**Your instructions**:
Copy out each line from the material where the word "schottky" is found.

**Recorded data**:
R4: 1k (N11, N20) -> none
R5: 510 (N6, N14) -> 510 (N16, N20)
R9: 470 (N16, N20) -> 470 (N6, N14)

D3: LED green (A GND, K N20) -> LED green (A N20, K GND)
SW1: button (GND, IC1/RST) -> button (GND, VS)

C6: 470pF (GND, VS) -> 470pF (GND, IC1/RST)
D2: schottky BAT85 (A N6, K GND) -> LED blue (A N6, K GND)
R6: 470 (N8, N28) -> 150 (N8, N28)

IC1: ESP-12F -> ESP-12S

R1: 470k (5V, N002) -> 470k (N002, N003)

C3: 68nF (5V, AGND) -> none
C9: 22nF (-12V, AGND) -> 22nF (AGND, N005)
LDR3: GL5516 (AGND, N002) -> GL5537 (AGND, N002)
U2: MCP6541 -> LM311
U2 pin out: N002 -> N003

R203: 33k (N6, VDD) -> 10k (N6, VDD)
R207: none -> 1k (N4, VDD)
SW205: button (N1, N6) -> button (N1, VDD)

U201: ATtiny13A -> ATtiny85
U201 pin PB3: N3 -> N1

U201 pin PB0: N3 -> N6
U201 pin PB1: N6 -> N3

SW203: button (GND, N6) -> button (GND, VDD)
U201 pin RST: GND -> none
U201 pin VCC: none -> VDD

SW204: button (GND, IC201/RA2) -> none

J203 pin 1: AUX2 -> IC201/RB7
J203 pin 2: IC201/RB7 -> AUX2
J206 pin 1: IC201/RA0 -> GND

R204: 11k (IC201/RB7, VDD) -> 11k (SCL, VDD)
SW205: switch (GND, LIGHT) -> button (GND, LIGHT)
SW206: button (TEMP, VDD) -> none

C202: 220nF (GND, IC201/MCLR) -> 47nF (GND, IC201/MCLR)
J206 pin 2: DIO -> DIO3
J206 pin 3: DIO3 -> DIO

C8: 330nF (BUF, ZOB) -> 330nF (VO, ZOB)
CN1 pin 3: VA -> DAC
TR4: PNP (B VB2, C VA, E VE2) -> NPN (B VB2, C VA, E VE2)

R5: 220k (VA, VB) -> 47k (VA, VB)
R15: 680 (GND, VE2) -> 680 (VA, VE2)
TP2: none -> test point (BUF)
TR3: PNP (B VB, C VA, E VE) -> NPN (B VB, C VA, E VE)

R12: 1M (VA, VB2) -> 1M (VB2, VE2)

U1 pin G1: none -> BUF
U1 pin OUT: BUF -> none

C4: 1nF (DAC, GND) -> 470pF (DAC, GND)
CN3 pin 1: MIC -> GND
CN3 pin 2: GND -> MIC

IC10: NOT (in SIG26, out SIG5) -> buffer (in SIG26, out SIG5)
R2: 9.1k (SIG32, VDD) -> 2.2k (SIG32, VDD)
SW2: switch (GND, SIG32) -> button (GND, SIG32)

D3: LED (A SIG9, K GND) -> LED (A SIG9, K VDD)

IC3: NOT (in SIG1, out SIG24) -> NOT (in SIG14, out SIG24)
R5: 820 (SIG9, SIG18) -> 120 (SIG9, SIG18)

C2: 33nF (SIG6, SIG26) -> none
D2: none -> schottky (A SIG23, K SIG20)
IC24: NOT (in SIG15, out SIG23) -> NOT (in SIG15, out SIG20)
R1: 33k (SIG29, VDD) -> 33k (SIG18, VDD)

**Solved problem**:
D2: schottky BAT85 (A N6, K GND) -> LED blue (A N6, K GND)
D2: none -> schottky (A SIG23, K SIG20)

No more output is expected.